> Task goal
Exactly the lines from the one containing "GAS3 pin DO: RX -> TX" through the final line of the data are to be written out again, with nothing added.

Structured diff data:
☆ ☆ ☆ ☆ ☆ ☆ ☆

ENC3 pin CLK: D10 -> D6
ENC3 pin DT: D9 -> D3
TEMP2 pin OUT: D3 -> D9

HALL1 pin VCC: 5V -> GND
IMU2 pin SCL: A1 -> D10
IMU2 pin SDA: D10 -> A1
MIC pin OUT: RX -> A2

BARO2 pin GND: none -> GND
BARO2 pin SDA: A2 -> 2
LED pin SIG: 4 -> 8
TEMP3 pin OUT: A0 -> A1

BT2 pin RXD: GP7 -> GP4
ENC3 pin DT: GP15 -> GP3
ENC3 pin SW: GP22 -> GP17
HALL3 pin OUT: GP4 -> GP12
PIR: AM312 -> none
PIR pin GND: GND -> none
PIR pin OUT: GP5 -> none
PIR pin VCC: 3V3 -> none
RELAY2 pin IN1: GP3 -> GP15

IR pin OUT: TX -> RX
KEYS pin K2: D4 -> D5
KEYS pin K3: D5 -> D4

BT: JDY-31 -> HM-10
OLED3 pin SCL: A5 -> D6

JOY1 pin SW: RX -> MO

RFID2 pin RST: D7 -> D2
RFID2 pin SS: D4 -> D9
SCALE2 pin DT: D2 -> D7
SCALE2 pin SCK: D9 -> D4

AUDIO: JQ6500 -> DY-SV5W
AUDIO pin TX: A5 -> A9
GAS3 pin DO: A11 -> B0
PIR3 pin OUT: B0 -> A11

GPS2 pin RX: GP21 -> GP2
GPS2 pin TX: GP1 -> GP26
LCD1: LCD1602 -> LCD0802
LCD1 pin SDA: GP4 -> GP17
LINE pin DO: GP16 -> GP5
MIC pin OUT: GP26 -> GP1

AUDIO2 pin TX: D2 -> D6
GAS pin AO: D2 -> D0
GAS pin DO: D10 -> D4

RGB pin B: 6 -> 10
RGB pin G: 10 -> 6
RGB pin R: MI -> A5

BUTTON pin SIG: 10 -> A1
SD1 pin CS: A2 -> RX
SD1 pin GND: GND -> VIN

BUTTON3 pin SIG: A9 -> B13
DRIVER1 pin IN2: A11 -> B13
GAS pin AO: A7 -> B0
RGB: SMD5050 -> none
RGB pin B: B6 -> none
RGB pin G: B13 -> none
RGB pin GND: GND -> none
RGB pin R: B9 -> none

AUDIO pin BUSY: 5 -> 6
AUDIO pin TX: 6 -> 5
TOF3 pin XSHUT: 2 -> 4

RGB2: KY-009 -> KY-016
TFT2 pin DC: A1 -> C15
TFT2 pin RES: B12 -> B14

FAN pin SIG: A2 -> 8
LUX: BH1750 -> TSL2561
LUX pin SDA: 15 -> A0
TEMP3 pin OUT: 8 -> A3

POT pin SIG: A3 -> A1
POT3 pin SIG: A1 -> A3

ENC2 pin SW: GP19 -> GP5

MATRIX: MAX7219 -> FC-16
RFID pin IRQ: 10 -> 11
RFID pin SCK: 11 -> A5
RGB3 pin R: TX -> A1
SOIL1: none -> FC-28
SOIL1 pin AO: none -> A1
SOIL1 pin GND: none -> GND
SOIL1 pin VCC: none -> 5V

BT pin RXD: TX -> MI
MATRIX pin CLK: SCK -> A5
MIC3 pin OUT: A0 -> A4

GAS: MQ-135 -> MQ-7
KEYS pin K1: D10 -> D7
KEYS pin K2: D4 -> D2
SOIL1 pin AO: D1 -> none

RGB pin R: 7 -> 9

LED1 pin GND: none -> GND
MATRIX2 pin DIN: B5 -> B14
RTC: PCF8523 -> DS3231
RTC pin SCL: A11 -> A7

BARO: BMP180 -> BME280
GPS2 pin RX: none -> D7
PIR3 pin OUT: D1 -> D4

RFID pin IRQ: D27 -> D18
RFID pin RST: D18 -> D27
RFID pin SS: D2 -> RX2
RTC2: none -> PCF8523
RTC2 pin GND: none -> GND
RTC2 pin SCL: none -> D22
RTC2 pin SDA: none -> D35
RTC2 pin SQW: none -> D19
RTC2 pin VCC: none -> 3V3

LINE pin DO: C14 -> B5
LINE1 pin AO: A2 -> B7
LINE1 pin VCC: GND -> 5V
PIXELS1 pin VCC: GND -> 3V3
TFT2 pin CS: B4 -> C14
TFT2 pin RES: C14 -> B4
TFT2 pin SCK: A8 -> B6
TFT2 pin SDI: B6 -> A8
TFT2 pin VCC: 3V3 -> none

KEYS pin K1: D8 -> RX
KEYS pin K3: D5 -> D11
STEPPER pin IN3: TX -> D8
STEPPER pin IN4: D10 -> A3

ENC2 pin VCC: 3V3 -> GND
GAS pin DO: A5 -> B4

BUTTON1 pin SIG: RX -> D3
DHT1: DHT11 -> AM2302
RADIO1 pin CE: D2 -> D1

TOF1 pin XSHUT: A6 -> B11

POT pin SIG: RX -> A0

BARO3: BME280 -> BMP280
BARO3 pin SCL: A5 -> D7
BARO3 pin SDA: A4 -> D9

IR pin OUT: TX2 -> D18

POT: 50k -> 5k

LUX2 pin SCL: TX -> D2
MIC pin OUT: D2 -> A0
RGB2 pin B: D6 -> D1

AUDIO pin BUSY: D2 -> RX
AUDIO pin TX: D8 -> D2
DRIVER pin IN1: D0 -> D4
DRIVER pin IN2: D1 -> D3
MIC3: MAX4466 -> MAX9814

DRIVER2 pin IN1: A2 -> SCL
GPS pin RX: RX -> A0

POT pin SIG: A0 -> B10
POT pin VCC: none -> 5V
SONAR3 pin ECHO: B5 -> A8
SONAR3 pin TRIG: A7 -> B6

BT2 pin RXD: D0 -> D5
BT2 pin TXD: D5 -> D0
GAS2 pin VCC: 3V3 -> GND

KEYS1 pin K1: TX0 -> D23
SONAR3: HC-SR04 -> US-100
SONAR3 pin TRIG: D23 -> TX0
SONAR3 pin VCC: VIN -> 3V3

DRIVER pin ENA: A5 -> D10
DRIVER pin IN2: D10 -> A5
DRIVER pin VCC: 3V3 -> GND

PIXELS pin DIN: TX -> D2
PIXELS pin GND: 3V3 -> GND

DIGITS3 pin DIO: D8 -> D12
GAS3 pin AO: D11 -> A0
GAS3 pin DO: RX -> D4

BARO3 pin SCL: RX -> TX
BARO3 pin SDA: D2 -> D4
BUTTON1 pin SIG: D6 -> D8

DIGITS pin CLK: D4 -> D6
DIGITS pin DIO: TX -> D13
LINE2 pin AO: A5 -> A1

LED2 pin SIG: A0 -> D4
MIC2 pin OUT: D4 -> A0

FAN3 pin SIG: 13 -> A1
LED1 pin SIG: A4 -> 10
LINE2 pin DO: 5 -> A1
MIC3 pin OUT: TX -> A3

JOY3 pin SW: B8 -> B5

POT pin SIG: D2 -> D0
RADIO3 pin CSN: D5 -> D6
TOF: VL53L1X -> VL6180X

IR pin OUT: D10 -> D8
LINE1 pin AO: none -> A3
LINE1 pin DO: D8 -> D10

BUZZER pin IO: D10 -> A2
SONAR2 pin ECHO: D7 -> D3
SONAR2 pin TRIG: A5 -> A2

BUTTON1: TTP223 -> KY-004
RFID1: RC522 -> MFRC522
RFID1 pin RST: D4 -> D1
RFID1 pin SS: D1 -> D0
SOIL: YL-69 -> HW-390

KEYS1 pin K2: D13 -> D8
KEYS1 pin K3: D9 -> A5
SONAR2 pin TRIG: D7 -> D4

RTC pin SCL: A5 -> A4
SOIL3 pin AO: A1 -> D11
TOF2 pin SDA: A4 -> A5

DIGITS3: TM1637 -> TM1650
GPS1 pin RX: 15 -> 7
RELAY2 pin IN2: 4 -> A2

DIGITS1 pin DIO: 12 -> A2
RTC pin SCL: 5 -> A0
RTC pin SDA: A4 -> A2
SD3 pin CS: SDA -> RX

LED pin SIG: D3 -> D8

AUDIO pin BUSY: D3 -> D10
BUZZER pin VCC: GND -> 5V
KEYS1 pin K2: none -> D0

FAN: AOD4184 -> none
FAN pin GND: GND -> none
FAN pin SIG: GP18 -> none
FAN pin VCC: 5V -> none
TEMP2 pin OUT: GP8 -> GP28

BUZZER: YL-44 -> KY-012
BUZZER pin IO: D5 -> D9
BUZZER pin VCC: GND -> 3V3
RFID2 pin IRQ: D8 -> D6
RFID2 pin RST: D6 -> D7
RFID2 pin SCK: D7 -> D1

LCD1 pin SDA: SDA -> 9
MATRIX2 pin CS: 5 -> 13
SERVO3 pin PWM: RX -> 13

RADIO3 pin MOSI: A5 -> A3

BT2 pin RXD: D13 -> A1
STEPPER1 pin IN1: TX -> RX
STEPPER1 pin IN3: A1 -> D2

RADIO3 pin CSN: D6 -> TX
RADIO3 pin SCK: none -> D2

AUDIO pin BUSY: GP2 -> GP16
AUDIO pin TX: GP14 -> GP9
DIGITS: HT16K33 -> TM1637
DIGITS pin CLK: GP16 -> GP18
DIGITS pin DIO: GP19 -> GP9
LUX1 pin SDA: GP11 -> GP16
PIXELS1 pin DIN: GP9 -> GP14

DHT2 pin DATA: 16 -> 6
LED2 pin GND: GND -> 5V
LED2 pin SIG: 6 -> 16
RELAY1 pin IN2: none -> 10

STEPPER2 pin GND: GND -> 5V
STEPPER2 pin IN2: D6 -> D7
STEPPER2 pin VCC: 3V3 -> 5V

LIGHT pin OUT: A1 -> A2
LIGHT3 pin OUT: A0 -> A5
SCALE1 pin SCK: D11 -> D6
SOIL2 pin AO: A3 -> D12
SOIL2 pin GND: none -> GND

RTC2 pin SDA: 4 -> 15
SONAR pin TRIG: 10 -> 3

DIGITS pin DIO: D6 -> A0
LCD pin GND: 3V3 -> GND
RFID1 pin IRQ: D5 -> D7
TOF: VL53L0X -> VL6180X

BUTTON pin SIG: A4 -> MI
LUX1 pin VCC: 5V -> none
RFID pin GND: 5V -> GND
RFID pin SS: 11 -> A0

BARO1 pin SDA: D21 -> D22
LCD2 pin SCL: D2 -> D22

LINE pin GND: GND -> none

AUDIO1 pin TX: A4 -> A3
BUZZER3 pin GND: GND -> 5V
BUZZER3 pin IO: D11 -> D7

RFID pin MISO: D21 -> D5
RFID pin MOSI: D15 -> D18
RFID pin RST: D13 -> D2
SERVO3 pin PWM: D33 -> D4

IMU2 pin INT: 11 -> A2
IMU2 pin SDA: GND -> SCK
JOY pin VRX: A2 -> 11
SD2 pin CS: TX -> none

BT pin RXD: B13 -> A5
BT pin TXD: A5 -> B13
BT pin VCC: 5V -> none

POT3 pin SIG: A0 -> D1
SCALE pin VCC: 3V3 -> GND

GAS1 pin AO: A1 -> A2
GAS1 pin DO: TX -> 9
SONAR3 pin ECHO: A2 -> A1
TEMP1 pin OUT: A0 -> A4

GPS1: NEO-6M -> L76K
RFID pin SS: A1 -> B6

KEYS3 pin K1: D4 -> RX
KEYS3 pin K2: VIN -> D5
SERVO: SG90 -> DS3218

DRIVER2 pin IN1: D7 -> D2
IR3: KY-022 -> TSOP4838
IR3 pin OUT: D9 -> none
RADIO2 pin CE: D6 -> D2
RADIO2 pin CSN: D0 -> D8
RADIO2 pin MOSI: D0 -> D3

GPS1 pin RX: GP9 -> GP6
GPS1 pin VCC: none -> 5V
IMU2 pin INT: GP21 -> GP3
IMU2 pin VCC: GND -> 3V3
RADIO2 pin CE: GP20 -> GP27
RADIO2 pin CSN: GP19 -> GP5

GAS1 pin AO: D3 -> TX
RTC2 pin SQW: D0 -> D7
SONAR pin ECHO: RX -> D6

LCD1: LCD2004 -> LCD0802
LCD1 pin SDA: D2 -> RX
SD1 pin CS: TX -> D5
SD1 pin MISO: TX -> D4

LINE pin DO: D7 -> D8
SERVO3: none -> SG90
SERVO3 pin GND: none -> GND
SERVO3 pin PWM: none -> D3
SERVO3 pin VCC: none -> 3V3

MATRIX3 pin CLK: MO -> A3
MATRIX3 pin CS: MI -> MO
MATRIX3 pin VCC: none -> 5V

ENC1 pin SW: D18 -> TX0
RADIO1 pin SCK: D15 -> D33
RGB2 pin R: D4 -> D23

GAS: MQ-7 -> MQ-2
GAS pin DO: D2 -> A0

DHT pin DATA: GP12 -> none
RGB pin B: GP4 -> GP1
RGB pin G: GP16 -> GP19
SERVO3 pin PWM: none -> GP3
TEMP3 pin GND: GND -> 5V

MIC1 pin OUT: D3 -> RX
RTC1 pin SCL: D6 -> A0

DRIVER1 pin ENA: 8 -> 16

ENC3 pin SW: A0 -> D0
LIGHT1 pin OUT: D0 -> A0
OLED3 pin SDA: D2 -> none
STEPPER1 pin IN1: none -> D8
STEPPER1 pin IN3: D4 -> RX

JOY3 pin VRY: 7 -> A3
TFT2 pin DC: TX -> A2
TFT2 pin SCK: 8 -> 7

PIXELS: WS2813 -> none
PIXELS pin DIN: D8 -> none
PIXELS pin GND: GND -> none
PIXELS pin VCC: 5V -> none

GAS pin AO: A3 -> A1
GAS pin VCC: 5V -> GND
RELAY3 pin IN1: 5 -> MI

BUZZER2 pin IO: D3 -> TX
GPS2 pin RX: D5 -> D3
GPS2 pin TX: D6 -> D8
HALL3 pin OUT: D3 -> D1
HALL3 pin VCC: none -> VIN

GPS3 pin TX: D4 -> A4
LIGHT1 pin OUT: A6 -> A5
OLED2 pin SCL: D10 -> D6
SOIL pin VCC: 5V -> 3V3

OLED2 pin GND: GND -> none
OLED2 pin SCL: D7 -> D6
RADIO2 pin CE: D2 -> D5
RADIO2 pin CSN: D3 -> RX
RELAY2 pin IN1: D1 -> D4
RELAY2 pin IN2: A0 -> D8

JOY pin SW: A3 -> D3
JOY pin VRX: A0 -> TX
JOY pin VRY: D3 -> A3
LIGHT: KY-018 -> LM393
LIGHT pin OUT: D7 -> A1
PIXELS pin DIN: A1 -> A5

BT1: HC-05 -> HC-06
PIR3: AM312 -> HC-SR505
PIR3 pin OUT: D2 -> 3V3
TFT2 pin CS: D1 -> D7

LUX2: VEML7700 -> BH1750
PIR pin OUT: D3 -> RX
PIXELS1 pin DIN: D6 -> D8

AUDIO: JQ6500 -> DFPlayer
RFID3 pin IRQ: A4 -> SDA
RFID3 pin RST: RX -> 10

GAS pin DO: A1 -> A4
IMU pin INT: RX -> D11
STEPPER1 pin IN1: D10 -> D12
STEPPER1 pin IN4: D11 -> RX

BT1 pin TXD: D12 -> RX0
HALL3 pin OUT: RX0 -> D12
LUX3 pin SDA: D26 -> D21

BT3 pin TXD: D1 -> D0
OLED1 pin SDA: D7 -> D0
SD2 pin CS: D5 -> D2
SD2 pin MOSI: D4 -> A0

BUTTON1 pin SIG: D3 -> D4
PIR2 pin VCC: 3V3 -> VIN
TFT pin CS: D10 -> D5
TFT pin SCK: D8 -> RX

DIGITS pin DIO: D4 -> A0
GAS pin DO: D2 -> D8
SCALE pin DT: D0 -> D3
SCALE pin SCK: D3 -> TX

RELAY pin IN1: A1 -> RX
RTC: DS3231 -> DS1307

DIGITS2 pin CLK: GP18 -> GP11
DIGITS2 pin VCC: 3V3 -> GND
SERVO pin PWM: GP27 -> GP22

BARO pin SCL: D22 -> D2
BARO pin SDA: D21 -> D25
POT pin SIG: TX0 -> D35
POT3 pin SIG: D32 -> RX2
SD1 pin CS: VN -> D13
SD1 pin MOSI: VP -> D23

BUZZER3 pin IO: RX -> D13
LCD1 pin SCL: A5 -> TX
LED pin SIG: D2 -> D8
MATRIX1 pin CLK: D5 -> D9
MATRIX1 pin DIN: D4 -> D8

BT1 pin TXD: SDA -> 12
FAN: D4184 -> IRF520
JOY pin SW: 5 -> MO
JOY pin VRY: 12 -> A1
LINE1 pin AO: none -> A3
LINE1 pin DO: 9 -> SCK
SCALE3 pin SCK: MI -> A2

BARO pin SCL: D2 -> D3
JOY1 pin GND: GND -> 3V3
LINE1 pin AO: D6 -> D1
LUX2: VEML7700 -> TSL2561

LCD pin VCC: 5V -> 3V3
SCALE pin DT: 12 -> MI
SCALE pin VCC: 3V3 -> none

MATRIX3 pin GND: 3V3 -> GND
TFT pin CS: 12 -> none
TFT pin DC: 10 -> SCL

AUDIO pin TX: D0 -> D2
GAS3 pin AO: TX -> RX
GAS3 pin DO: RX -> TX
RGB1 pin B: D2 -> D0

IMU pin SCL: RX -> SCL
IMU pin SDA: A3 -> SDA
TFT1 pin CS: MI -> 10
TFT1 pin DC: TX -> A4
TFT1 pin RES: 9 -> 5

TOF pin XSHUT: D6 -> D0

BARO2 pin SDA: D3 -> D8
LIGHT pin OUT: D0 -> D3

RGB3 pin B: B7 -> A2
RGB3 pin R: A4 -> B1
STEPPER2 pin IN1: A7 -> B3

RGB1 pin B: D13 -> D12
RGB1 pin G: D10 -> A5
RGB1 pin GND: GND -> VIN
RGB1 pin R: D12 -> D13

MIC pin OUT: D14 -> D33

☆ ☆ ☆ ☆ ☆ ☆ ☆

> Exercise response
GAS3 pin DO: RX -> TX
RGB1 pin B: D2 -> D0

IMU pin SCL: RX -> SCL
IMU pin SDA: A3 -> SDA
TFT1 pin CS: MI -> 10
TFT1 pin DC: TX -> A4
TFT1 pin RES: 9 -> 5

TOF pin XSHUT: D6 -> D0

BARO2 pin SDA: D3 -> D8
LIGHT pin OUT: D0 -> D3

RGB3 pin B: B7 -> A2
RGB3 pin R: A4 -> B1
STEPPER2 pin IN1: A7 -> B3

RGB1 pin B: D13 -> D12
RGB1 pin G: D10 -> A5
RGB1 pin GND: GND -> VIN
RGB1 pin R: D12 -> D13

MIC pin OUT: D14 -> D33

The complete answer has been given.